Task prompt: Exact reproduction required: the lines below from the line with "grey cube [500,361,543,407]" to the line with "none -> black egg [227,455,265,500]", both ends included, and no others.

Data extracts:
+++

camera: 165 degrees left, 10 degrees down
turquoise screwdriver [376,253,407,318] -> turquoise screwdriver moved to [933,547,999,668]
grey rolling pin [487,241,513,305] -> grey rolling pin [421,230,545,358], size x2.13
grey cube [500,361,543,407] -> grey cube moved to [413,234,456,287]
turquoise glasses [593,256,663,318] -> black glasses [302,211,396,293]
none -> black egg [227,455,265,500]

+++

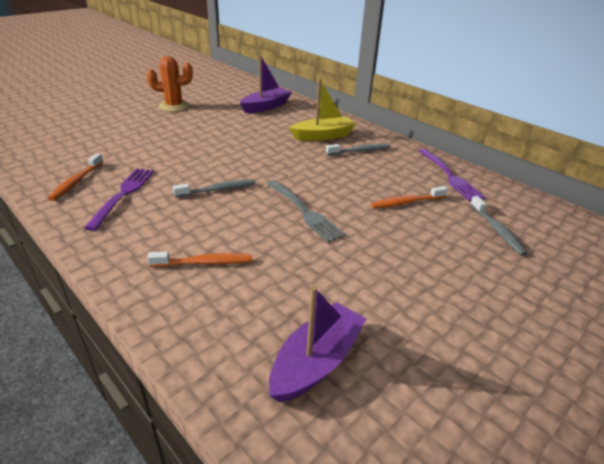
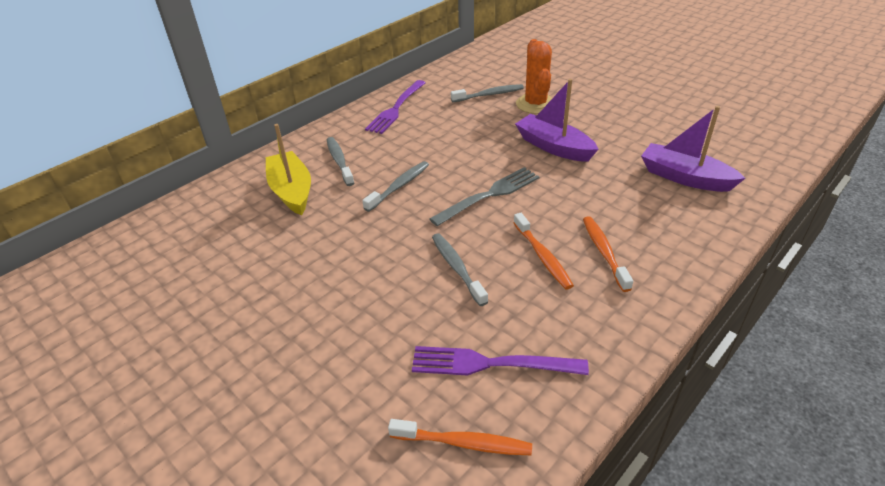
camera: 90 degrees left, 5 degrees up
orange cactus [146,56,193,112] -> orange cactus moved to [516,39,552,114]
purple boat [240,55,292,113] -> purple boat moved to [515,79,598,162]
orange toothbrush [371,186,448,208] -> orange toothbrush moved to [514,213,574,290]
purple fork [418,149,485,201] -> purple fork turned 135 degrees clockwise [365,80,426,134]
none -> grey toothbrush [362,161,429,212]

+++

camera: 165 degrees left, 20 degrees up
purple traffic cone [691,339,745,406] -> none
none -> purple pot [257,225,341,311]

+++

Output:
grey cube [500,361,543,407] -> grey cube moved to [413,234,456,287]
turquoise glasses [593,256,663,318] -> black glasses [302,211,396,293]
none -> black egg [227,455,265,500]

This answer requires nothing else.